> EXERCISE REQUIREMENTS: Below are entries; output exactly the lines from the one with "domino/turquoise (no. 2 from left)" to the one with "taśma klejąca (fioletowy) [314, 100, 397, 150]", both included, and nothing else.

==========

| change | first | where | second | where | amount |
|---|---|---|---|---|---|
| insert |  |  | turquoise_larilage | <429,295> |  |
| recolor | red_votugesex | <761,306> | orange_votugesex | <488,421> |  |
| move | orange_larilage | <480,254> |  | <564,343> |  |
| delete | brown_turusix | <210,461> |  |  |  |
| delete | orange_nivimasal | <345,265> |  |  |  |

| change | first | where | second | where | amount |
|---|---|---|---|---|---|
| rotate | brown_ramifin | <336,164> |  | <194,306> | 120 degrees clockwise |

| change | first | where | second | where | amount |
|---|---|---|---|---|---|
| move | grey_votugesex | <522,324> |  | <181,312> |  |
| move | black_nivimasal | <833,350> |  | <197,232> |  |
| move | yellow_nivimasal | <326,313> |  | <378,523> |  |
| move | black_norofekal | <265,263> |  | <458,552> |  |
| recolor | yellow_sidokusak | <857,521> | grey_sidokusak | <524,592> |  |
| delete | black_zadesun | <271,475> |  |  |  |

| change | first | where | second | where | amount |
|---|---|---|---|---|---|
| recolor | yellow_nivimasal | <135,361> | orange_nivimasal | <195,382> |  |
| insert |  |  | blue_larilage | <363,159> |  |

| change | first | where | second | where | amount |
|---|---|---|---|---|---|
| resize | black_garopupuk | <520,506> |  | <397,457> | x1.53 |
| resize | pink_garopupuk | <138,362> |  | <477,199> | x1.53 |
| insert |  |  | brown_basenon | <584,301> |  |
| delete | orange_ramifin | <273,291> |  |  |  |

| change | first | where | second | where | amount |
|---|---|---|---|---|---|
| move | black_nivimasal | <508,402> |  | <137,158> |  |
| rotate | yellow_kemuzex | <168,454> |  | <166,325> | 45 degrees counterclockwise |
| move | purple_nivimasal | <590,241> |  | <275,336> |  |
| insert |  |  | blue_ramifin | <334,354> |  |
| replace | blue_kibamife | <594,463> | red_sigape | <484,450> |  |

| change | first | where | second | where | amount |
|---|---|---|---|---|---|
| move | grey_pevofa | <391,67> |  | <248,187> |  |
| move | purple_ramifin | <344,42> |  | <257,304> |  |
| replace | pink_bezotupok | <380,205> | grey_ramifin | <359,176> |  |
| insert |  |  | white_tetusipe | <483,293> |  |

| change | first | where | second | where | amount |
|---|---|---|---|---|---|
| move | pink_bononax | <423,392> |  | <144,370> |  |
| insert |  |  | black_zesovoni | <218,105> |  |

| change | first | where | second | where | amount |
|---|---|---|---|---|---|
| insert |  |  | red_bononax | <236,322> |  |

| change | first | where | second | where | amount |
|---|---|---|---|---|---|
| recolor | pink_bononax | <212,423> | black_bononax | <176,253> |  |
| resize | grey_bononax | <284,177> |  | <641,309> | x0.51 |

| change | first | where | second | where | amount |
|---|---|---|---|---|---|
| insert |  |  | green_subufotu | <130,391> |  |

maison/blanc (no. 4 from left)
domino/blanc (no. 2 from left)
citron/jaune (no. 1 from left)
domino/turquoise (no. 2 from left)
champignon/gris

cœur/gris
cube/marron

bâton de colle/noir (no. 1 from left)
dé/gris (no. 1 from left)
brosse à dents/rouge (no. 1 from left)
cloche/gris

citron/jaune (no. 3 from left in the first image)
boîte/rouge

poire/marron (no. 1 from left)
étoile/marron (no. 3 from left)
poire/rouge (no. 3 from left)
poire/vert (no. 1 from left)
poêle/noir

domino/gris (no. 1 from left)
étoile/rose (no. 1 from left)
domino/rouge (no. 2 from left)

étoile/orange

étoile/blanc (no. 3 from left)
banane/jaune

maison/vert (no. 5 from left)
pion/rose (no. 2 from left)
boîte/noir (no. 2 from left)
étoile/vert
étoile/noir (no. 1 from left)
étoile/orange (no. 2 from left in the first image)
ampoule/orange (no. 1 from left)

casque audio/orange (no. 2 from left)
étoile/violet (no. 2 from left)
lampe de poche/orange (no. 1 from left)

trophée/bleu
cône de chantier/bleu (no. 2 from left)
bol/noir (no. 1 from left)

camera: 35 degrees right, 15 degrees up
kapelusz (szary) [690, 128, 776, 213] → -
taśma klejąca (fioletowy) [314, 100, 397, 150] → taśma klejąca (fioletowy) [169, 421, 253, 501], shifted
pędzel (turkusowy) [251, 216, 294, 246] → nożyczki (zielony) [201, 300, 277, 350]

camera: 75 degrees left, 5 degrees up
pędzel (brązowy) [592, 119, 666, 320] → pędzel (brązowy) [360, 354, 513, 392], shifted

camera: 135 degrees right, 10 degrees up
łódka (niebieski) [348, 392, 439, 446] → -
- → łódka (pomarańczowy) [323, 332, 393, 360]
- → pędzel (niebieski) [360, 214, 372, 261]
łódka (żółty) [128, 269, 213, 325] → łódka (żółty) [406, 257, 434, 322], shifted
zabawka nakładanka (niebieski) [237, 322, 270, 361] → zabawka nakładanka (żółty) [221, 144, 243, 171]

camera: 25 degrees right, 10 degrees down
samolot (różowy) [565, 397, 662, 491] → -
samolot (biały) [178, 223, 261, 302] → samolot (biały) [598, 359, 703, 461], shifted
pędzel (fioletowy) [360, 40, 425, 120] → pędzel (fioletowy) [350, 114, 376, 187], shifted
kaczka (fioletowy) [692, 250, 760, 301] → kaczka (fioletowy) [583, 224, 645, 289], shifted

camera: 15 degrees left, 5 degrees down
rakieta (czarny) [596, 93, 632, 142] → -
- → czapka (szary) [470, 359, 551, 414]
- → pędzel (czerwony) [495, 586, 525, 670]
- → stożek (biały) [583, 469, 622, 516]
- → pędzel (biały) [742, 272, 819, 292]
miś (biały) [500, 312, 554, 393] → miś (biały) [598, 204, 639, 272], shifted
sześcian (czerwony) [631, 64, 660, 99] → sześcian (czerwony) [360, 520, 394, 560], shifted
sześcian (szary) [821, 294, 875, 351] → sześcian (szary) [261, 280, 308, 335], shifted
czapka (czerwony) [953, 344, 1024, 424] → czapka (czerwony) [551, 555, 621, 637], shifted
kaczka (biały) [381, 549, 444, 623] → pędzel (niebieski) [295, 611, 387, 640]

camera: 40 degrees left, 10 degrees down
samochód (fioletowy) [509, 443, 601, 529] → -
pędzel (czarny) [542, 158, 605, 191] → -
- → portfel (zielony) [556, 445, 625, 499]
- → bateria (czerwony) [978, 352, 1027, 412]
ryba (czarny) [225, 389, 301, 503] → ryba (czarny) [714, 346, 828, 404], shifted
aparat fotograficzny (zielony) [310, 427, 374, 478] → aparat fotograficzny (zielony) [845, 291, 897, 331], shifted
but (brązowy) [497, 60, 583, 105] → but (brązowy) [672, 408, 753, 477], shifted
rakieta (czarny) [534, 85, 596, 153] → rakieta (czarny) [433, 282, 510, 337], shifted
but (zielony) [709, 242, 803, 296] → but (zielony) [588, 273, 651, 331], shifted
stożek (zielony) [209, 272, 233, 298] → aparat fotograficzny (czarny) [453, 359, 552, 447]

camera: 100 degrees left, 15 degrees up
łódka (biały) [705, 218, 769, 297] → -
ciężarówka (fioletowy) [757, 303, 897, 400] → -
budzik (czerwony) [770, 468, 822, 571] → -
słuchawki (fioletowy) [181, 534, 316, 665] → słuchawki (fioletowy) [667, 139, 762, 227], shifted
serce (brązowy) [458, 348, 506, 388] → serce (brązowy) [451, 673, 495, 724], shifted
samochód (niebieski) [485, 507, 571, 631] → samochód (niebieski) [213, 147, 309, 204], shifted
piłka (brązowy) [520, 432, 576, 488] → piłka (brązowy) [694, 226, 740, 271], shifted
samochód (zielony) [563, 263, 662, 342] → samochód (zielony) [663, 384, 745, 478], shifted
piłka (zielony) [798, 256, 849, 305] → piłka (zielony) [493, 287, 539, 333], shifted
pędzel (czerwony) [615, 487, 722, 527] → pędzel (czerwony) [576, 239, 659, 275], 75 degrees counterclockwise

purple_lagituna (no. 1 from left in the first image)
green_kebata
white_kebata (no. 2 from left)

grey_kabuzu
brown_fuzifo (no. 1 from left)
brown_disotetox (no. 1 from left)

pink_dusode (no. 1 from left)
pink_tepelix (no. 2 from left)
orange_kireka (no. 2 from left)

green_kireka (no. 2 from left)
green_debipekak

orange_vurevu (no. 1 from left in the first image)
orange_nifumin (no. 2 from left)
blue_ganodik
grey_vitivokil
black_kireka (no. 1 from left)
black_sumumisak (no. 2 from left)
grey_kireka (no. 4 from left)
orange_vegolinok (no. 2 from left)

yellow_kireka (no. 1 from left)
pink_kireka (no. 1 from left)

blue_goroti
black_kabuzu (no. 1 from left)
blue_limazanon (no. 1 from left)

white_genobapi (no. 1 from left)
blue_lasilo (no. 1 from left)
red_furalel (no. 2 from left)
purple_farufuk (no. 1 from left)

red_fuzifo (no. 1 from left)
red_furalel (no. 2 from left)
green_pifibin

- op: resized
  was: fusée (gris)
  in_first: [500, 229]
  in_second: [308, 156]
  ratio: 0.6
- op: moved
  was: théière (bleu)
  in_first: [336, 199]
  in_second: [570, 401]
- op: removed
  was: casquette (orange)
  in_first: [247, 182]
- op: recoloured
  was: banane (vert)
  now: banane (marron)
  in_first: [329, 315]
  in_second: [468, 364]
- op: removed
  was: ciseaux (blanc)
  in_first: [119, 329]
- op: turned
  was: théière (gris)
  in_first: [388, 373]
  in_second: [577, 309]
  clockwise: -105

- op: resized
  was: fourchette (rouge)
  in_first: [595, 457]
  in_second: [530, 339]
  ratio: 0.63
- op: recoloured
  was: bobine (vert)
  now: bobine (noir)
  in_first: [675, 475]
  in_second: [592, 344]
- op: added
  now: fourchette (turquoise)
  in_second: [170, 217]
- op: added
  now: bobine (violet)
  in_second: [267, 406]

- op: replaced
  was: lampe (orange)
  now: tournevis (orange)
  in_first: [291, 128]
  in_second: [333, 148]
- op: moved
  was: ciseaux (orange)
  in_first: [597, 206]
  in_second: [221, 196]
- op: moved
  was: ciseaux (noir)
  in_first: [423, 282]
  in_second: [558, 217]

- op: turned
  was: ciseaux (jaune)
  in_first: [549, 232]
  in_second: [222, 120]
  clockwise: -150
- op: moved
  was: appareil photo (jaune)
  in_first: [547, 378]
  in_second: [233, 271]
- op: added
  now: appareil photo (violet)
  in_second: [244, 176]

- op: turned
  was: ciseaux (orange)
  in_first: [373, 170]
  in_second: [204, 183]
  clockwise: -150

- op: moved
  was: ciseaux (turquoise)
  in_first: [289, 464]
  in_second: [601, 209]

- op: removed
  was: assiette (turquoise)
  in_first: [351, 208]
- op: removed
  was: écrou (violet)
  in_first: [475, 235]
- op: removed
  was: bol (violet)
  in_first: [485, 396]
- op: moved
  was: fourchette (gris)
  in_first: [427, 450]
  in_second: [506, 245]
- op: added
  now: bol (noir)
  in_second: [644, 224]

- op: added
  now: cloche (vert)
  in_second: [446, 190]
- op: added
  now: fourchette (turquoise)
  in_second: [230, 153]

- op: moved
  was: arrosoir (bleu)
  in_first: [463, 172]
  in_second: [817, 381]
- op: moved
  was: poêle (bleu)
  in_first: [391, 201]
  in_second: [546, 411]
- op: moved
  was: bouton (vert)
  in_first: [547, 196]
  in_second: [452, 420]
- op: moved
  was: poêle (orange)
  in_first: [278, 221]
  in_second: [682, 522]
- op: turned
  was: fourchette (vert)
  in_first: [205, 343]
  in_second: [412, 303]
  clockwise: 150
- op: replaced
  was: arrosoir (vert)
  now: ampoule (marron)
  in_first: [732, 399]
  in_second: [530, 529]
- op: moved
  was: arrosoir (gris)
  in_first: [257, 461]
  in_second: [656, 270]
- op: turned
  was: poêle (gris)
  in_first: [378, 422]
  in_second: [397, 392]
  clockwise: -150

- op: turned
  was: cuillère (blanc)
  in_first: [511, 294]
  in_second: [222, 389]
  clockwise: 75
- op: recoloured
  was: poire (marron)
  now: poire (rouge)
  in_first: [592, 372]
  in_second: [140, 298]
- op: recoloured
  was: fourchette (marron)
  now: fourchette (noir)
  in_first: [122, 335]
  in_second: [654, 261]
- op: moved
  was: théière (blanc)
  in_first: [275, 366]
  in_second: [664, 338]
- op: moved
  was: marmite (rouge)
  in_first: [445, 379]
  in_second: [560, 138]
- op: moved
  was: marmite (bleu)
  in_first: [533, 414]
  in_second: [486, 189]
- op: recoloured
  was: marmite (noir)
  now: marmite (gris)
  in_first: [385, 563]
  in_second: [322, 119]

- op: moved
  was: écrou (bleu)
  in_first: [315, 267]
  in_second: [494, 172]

==========

> RESPONSE AREA:
domino/turquoise (no. 2 from left)
champignon/gris

cœur/gris
cube/marron

bâton de colle/noir (no. 1 from left)
dé/gris (no. 1 from left)
brosse à dents/rouge (no. 1 from left)
cloche/gris

citron/jaune (no. 3 from left in the first image)
boîte/rouge

poire/marron (no. 1 from left)
étoile/marron (no. 3 from left)
poire/rouge (no. 3 from left)
poire/vert (no. 1 from left)
poêle/noir

domino/gris (no. 1 from left)
étoile/rose (no. 1 from left)
domino/rouge (no. 2 from left)

étoile/orange

étoile/blanc (no. 3 from left)
banane/jaune

maison/vert (no. 5 from left)
pion/rose (no. 2 from left)
boîte/noir (no. 2 from left)
étoile/vert
étoile/noir (no. 1 from left)
étoile/orange (no. 2 from left in the first image)
ampoule/orange (no. 1 from left)

casque audio/orange (no. 2 from left)
étoile/violet (no. 2 from left)
lampe de poche/orange (no. 1 from left)

trophée/bleu
cône de chantier/bleu (no. 2 from left)
bol/noir (no. 1 from left)

camera: 35 degrees right, 15 degrees up
kapelusz (szary) [690, 128, 776, 213] → -
taśma klejąca (fioletowy) [314, 100, 397, 150] → taśma klejąca (fioletowy) [169, 421, 253, 501], shifted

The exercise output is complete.